▶ [Exercise goal]:
Send back every line of the data exactly.

BEGIN Records provided

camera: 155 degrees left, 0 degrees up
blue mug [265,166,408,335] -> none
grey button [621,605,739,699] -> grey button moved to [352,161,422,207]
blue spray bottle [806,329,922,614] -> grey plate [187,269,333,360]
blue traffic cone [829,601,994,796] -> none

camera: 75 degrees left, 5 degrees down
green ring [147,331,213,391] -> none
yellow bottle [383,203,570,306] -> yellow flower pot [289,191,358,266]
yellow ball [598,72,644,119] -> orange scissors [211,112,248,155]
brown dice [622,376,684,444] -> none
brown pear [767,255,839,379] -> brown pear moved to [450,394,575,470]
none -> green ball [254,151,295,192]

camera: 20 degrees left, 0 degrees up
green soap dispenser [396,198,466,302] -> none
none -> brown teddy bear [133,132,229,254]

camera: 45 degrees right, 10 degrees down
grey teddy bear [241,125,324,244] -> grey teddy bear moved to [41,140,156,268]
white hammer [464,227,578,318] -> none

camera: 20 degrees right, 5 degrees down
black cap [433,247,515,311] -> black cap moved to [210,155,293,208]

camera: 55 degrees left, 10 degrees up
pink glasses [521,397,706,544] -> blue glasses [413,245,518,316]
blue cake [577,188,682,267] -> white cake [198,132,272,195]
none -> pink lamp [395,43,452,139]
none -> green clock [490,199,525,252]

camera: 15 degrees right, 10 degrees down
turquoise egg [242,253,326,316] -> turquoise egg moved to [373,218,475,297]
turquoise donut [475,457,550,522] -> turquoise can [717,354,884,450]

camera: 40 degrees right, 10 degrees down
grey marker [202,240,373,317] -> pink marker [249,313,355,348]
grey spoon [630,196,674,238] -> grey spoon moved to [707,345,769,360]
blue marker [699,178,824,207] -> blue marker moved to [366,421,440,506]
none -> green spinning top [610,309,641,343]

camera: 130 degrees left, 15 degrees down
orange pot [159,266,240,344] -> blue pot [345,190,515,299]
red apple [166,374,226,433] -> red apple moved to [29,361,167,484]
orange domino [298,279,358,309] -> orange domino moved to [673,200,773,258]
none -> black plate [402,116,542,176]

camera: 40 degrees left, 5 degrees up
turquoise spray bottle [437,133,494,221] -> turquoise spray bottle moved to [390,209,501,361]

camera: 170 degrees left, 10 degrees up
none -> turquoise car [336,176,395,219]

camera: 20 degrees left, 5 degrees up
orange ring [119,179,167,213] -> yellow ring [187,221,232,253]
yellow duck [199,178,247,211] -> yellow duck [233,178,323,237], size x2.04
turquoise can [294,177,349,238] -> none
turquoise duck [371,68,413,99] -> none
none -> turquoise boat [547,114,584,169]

END Records provided

▶ [Task result]:
camera: 155 degrees left, 0 degrees up
blue mug [265,166,408,335] -> none
grey button [621,605,739,699] -> grey button moved to [352,161,422,207]
blue spray bottle [806,329,922,614] -> grey plate [187,269,333,360]
blue traffic cone [829,601,994,796] -> none

camera: 75 degrees left, 5 degrees down
green ring [147,331,213,391] -> none
yellow bottle [383,203,570,306] -> yellow flower pot [289,191,358,266]
yellow ball [598,72,644,119] -> orange scissors [211,112,248,155]
brown dice [622,376,684,444] -> none
brown pear [767,255,839,379] -> brown pear moved to [450,394,575,470]
none -> green ball [254,151,295,192]

camera: 20 degrees left, 0 degrees up
green soap dispenser [396,198,466,302] -> none
none -> brown teddy bear [133,132,229,254]

camera: 45 degrees right, 10 degrees down
grey teddy bear [241,125,324,244] -> grey teddy bear moved to [41,140,156,268]
white hammer [464,227,578,318] -> none

camera: 20 degrees right, 5 degrees down
black cap [433,247,515,311] -> black cap moved to [210,155,293,208]

camera: 55 degrees left, 10 degrees up
pink glasses [521,397,706,544] -> blue glasses [413,245,518,316]
blue cake [577,188,682,267] -> white cake [198,132,272,195]
none -> pink lamp [395,43,452,139]
none -> green clock [490,199,525,252]

camera: 15 degrees right, 10 degrees down
turquoise egg [242,253,326,316] -> turquoise egg moved to [373,218,475,297]
turquoise donut [475,457,550,522] -> turquoise can [717,354,884,450]

camera: 40 degrees right, 10 degrees down
grey marker [202,240,373,317] -> pink marker [249,313,355,348]
grey spoon [630,196,674,238] -> grey spoon moved to [707,345,769,360]
blue marker [699,178,824,207] -> blue marker moved to [366,421,440,506]
none -> green spinning top [610,309,641,343]

camera: 130 degrees left, 15 degrees down
orange pot [159,266,240,344] -> blue pot [345,190,515,299]
red apple [166,374,226,433] -> red apple moved to [29,361,167,484]
orange domino [298,279,358,309] -> orange domino moved to [673,200,773,258]
none -> black plate [402,116,542,176]

camera: 40 degrees left, 5 degrees up
turquoise spray bottle [437,133,494,221] -> turquoise spray bottle moved to [390,209,501,361]

camera: 170 degrees left, 10 degrees up
none -> turquoise car [336,176,395,219]

camera: 20 degrees left, 5 degrees up
orange ring [119,179,167,213] -> yellow ring [187,221,232,253]
yellow duck [199,178,247,211] -> yellow duck [233,178,323,237], size x2.04
turquoise can [294,177,349,238] -> none
turquoise duck [371,68,413,99] -> none
none -> turquoise boat [547,114,584,169]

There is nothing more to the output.